» **Goal of the exercise**:
Determine how many lines in the entries below include the word "camera", and reply with that number alone.

» **Extracted records**:
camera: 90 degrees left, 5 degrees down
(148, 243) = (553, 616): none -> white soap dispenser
==
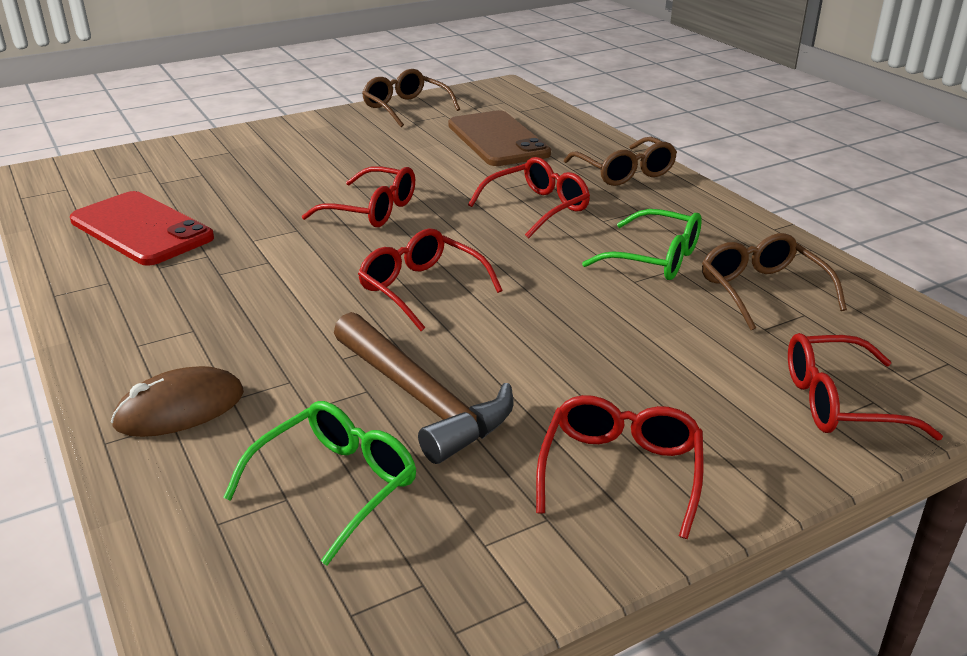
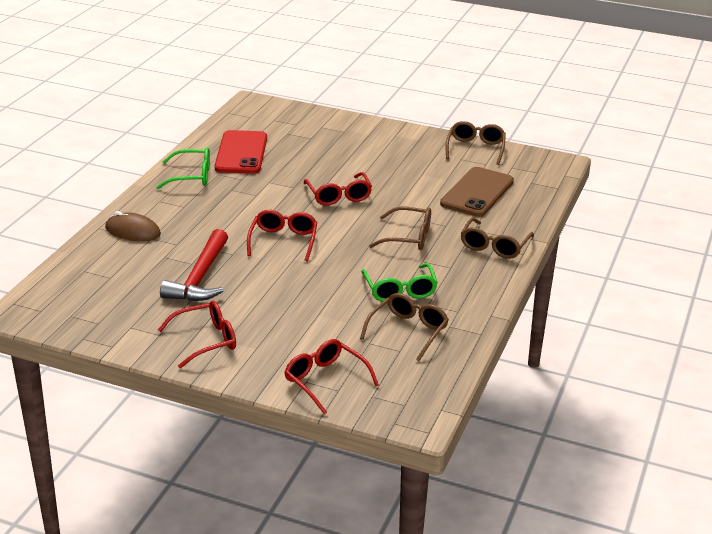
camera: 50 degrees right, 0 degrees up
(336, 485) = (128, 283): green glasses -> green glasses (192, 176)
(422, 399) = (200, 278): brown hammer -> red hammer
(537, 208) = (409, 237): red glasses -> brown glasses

» **Solution for this task**:
2